- [TASK STATEMENT] Return the exact lines from the one containing "black robot: 7 -> 9" through the final line of the material below, with both ends kept.

- [THE DATA]

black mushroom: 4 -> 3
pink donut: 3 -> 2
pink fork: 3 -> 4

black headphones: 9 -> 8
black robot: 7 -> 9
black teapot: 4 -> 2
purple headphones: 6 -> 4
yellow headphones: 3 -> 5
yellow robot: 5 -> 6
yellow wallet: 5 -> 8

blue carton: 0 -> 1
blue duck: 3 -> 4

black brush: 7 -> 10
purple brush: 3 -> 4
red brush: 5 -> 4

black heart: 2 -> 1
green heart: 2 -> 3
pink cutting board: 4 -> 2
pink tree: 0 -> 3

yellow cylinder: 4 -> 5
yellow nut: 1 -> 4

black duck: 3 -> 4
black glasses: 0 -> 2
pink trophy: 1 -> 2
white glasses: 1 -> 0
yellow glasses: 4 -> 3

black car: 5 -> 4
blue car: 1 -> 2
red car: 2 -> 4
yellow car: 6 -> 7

- [SOLUTION TO THIS EXERCISE]
black robot: 7 -> 9
black teapot: 4 -> 2
purple headphones: 6 -> 4
yellow headphones: 3 -> 5
yellow robot: 5 -> 6
yellow wallet: 5 -> 8

blue carton: 0 -> 1
blue duck: 3 -> 4

black brush: 7 -> 10
purple brush: 3 -> 4
red brush: 5 -> 4

black heart: 2 -> 1
green heart: 2 -> 3
pink cutting board: 4 -> 2
pink tree: 0 -> 3

yellow cylinder: 4 -> 5
yellow nut: 1 -> 4

black duck: 3 -> 4
black glasses: 0 -> 2
pink trophy: 1 -> 2
white glasses: 1 -> 0
yellow glasses: 4 -> 3

black car: 5 -> 4
blue car: 1 -> 2
red car: 2 -> 4
yellow car: 6 -> 7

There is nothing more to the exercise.